### Source material
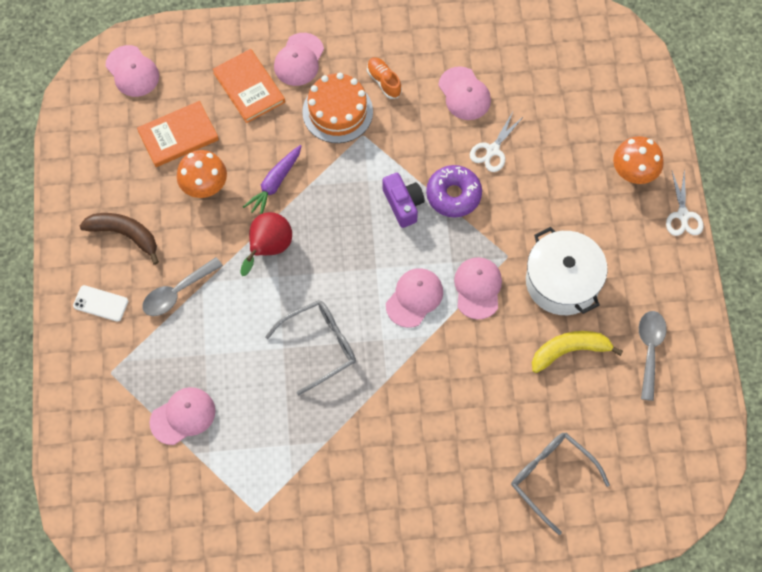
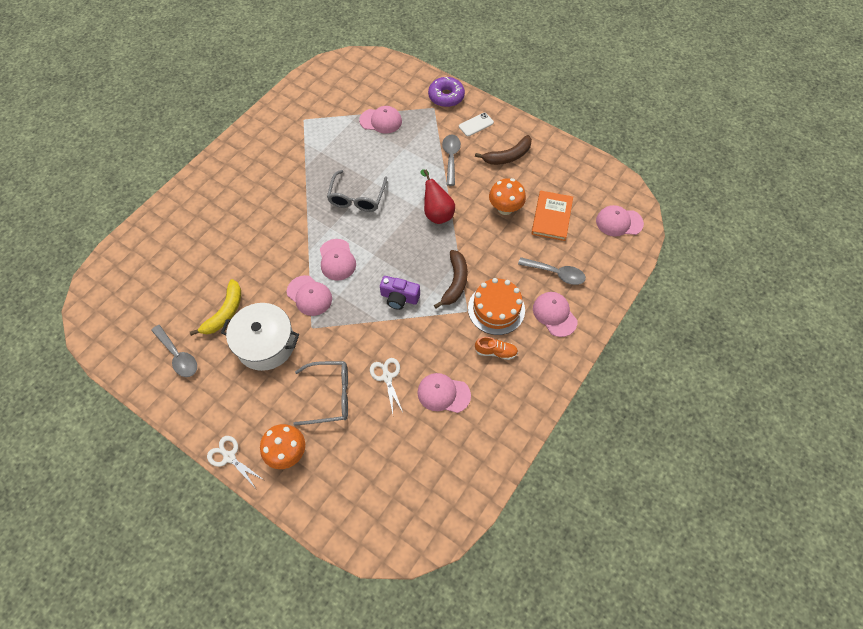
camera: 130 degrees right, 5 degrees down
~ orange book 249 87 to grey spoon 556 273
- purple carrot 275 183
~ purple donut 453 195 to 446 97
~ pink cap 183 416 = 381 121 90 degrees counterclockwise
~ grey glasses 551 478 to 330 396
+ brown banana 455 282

### Task prompt
Copy out the lines beginning at the one that contains "195 to 446 97". Stop at the final line of the data, and include it.

### Finished task
~ purple donut 453 195 to 446 97
~ pink cap 183 416 = 381 121 90 degrees counterclockwise
~ grey glasses 551 478 to 330 396
+ brown banana 455 282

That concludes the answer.